Segment Open

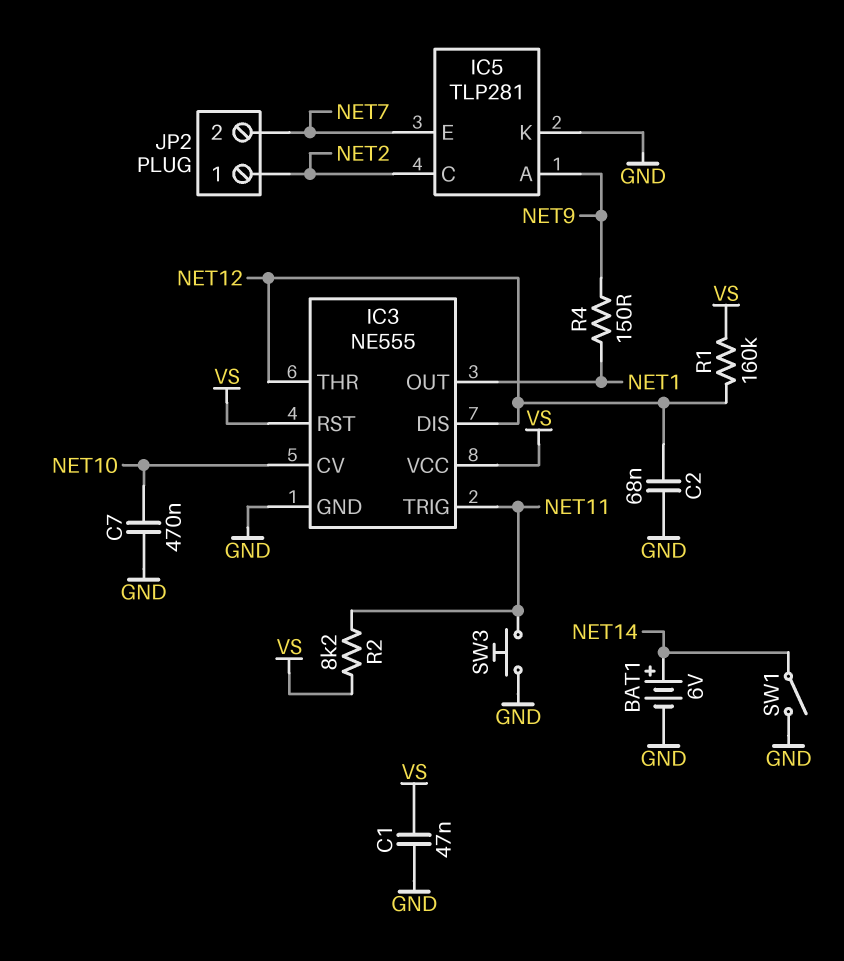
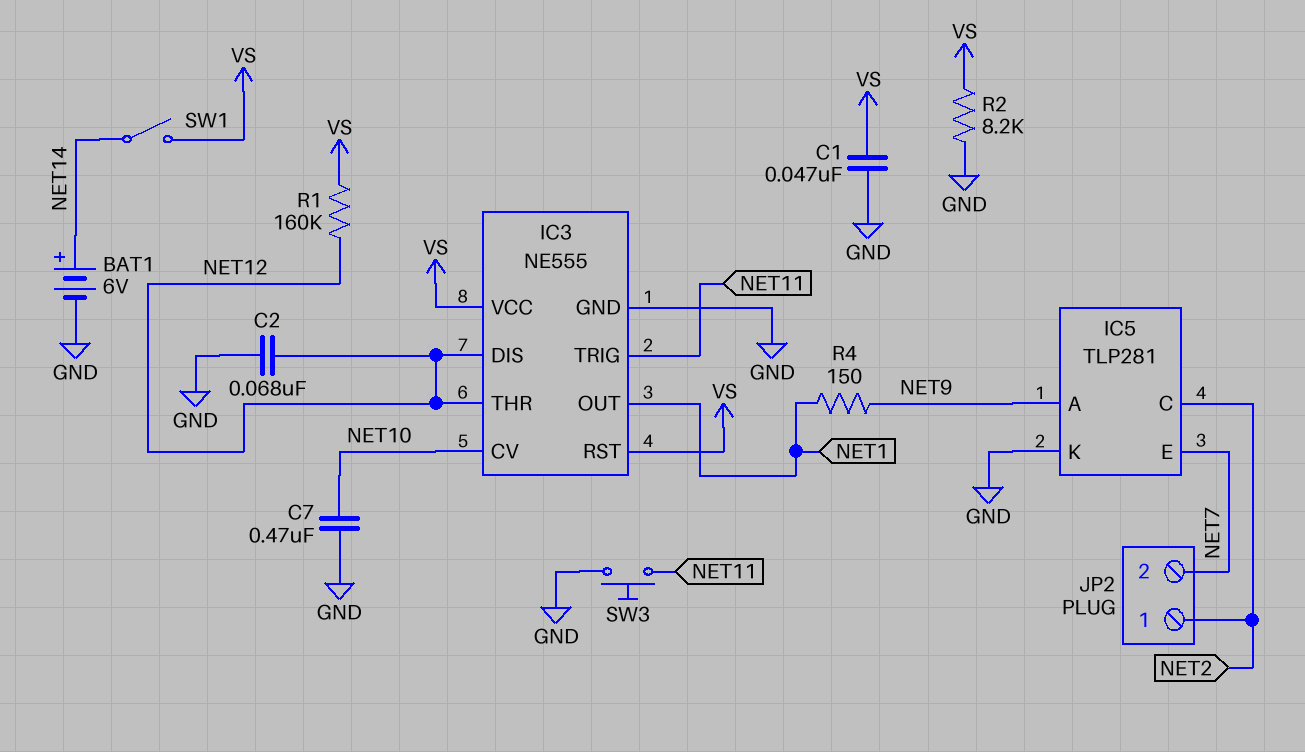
R2: 8.2k (NET11, VS) -> 8.2k (GND, VS)
SW1: switch (GND, NET14) -> switch (NET14, VS)

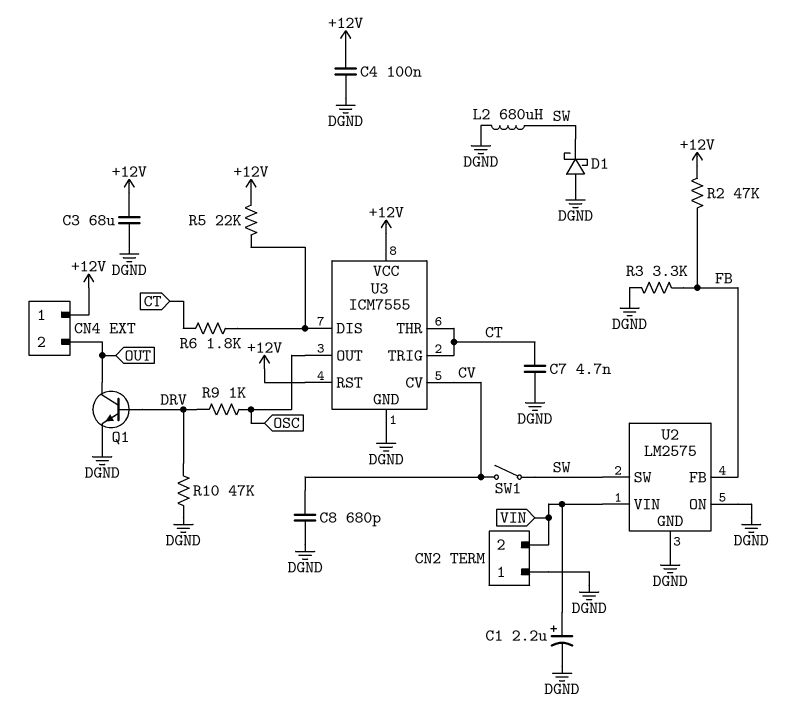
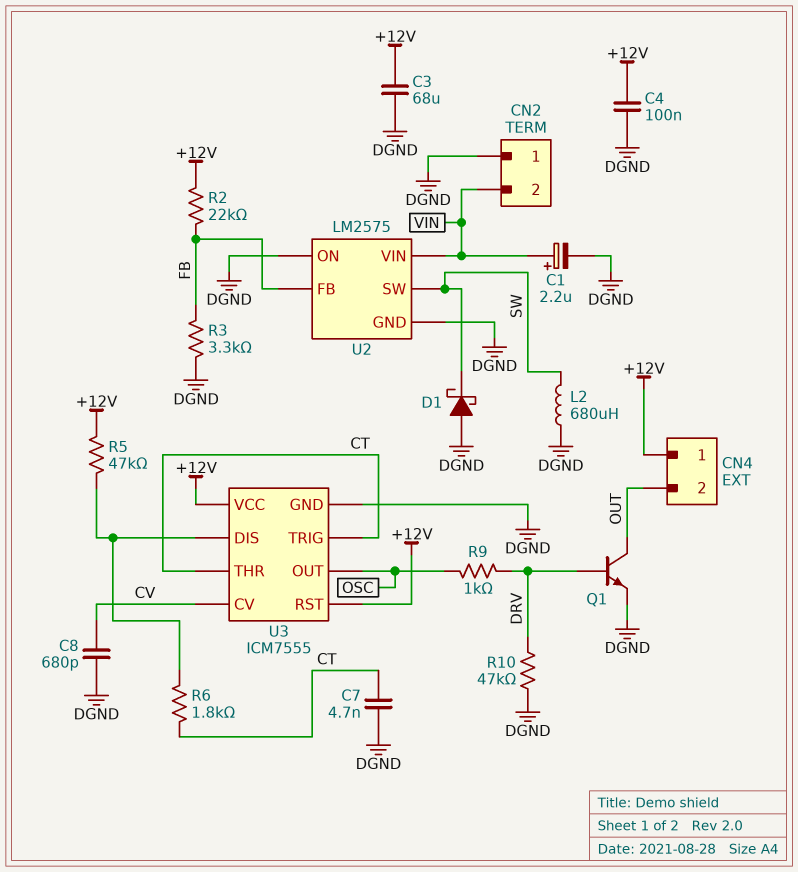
R2: 47k (+12V, FB) -> 22k (+12V, FB)
R5: 22k (+12V, U3/DIS) -> 47k (+12V, U3/DIS)
SW1: switch (CV, SW) -> none

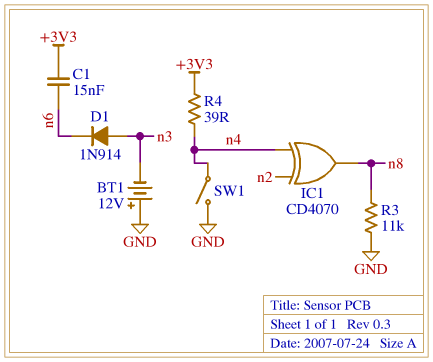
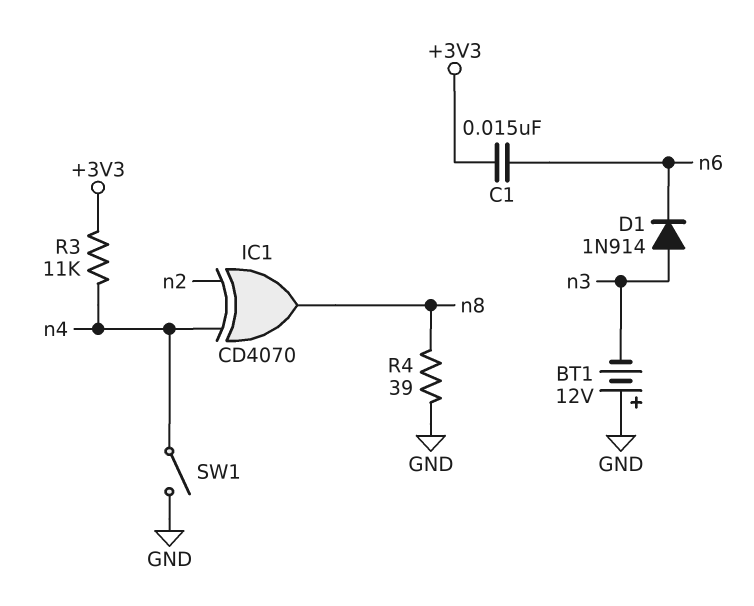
R3: 11k (GND, n8) -> 11k (+3V3, n4)
R4: 39 (+3V3, n4) -> 39 (GND, n8)

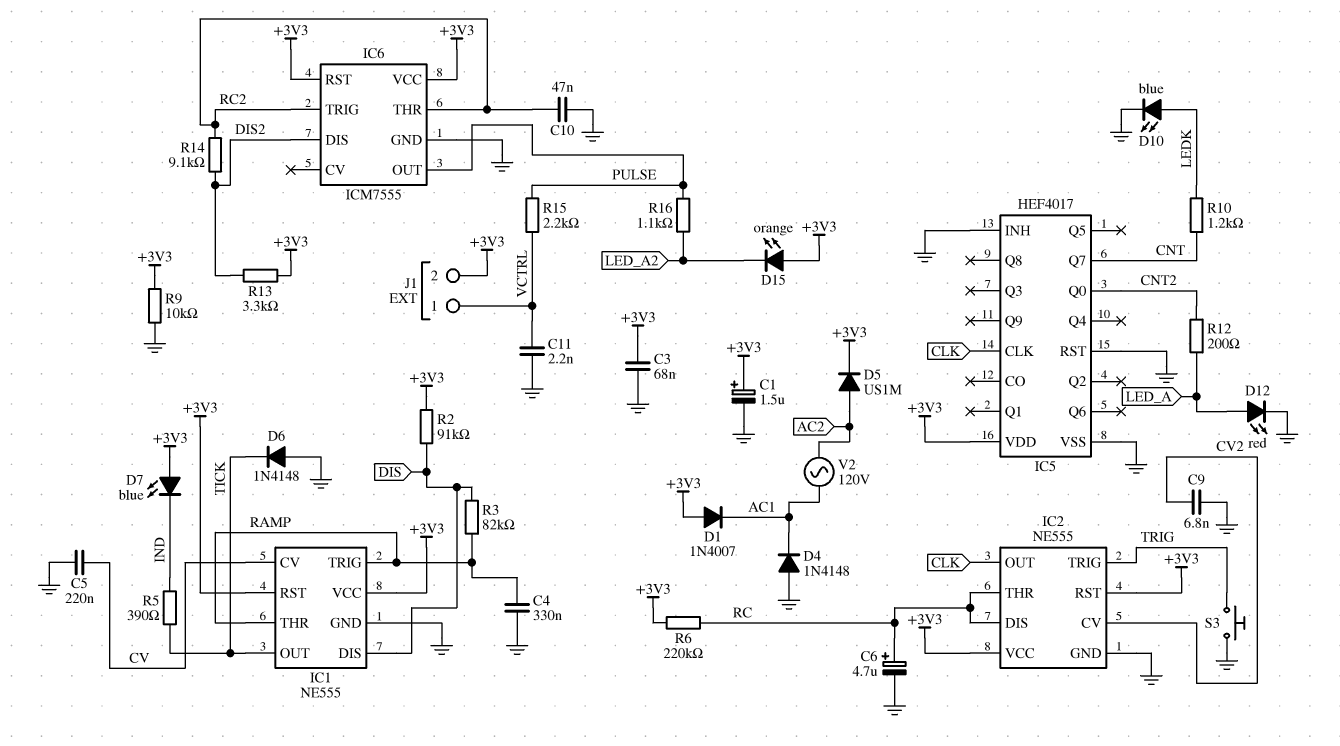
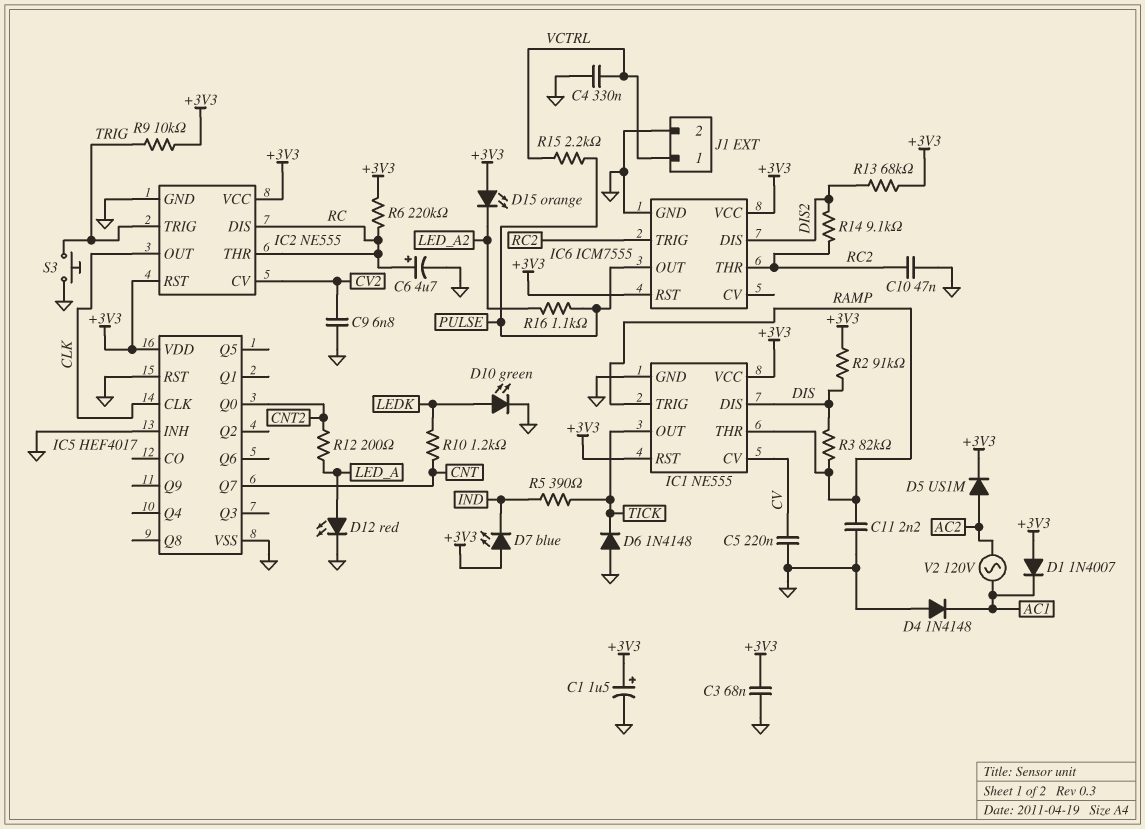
C4: 330nF (GND, RAMP) -> 330nF (GND, VCTRL)
C11: 2.2nF (GND, VCTRL) -> 2.2nF (GND, RAMP)
D10: LED blue (A LEDK, K GND) -> LED green (A LEDK, K GND)
J1 pin 2: +3V3 -> GND
R9: 10k (+3V3, GND) -> 10k (+3V3, TRIG)
R13: 3.3k (+3V3, DIS2) -> 68k (+3V3, DIS2)

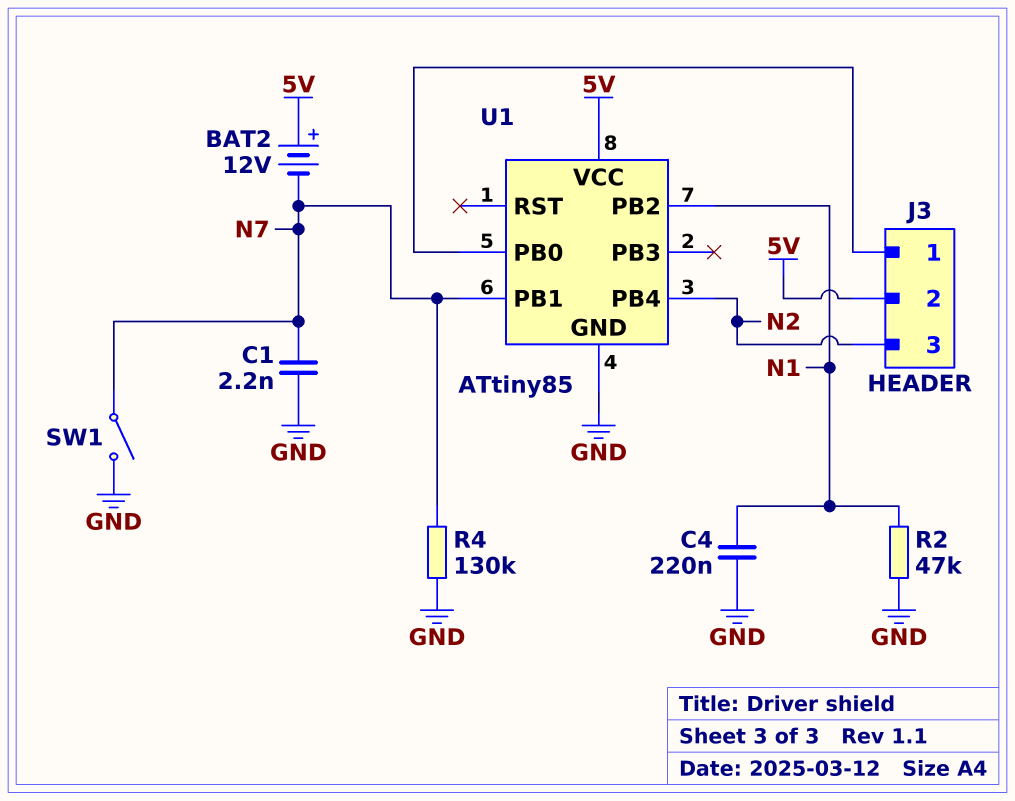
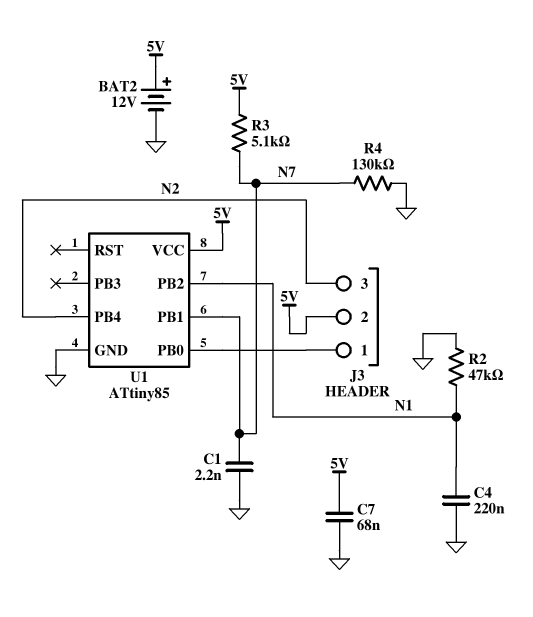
BAT2: 12V (plus 5V, minus N7) -> 12V (plus 5V, minus GND)
C7: none -> 68nF (5V, GND)
R3: none -> 5.1k (5V, N7)
SW1: switch (GND, N7) -> none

Segment Closed

• WORK ORDER
Your task is to output the material word for word while leaving out every image.

• ANSWER AREA
R2: 8.2k (NET11, VS) -> 8.2k (GND, VS)
SW1: switch (GND, NET14) -> switch (NET14, VS)

R2: 47k (+12V, FB) -> 22k (+12V, FB)
R5: 22k (+12V, U3/DIS) -> 47k (+12V, U3/DIS)
SW1: switch (CV, SW) -> none

R3: 11k (GND, n8) -> 11k (+3V3, n4)
R4: 39 (+3V3, n4) -> 39 (GND, n8)

C4: 330nF (GND, RAMP) -> 330nF (GND, VCTRL)
C11: 2.2nF (GND, VCTRL) -> 2.2nF (GND, RAMP)
D10: LED blue (A LEDK, K GND) -> LED green (A LEDK, K GND)
J1 pin 2: +3V3 -> GND
R9: 10k (+3V3, GND) -> 10k (+3V3, TRIG)
R13: 3.3k (+3V3, DIS2) -> 68k (+3V3, DIS2)

BAT2: 12V (plus 5V, minus N7) -> 12V (plus 5V, minus GND)
C7: none -> 68nF (5V, GND)
R3: none -> 5.1k (5V, N7)
SW1: switch (GND, N7) -> none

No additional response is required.